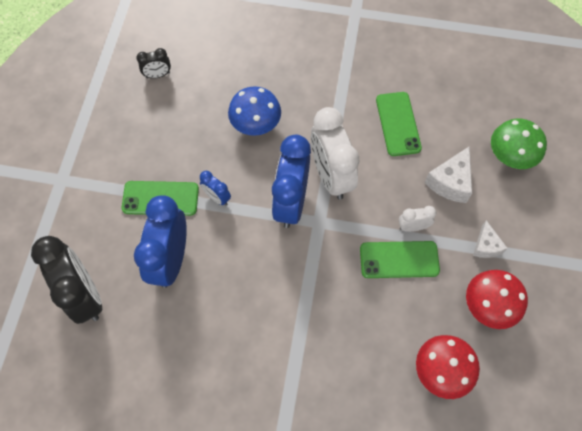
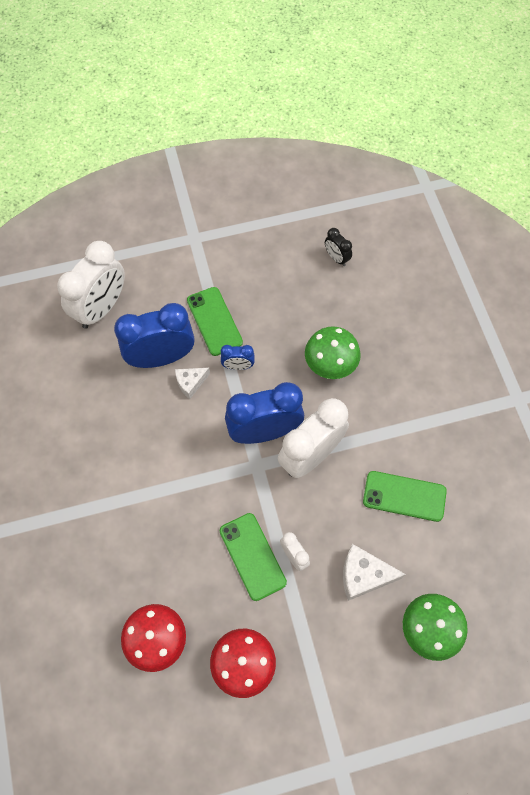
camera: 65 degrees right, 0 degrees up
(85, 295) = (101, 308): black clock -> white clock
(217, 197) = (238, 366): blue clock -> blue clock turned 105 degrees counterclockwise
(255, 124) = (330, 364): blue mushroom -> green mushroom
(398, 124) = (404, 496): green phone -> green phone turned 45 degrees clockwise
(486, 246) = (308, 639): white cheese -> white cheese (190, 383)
------------------------------------------------
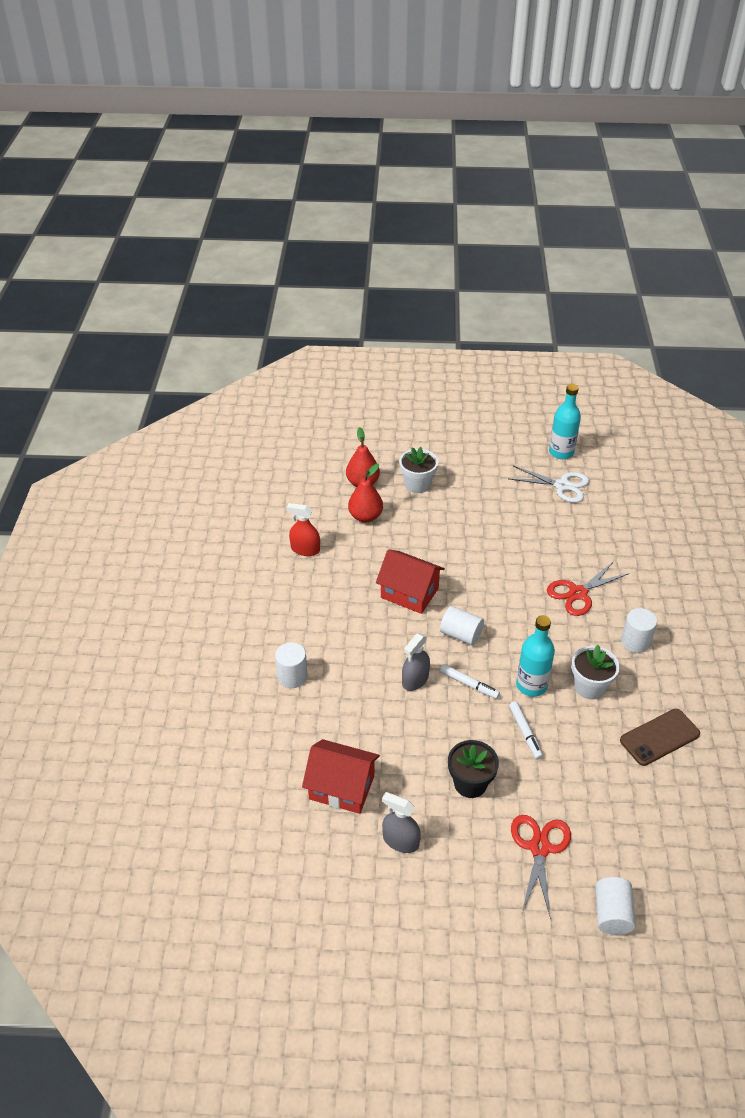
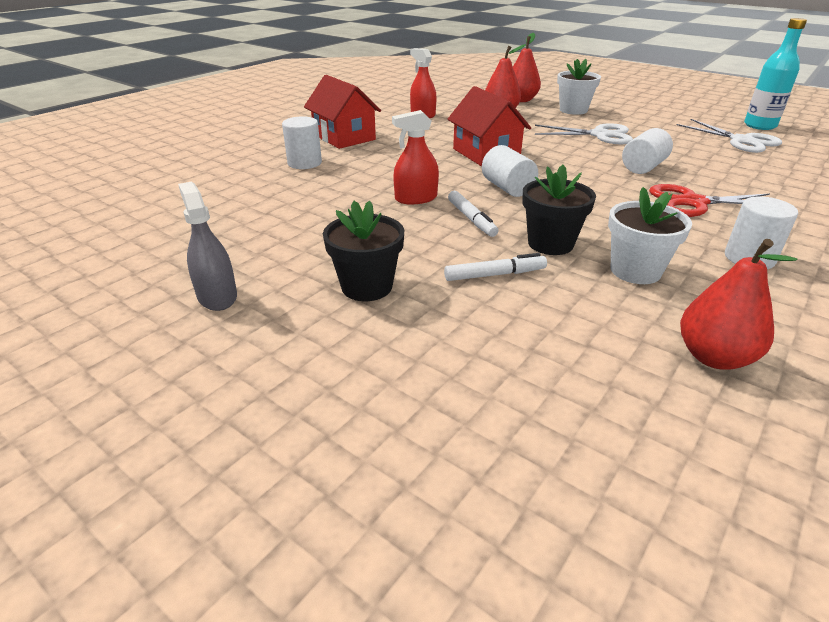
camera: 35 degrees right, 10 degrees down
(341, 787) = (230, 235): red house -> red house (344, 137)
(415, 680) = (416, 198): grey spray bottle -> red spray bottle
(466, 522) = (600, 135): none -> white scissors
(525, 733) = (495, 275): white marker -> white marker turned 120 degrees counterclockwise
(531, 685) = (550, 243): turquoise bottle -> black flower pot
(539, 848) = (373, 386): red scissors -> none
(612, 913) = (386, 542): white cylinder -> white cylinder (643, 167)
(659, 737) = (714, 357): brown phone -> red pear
------------------------------------------------
[Written task]
All that belongs in the answer is the run of lines above from the line containing "camera: 65 degrees right, 0 degrees up" through the line containing "(398, 124) = (404, 496): green", exactly as written.

[Completed exercise]
camera: 65 degrees right, 0 degrees up
(85, 295) = (101, 308): black clock -> white clock
(217, 197) = (238, 366): blue clock -> blue clock turned 105 degrees counterclockwise
(255, 124) = (330, 364): blue mushroom -> green mushroom
(398, 124) = (404, 496): green phone -> green phone turned 45 degrees clockwise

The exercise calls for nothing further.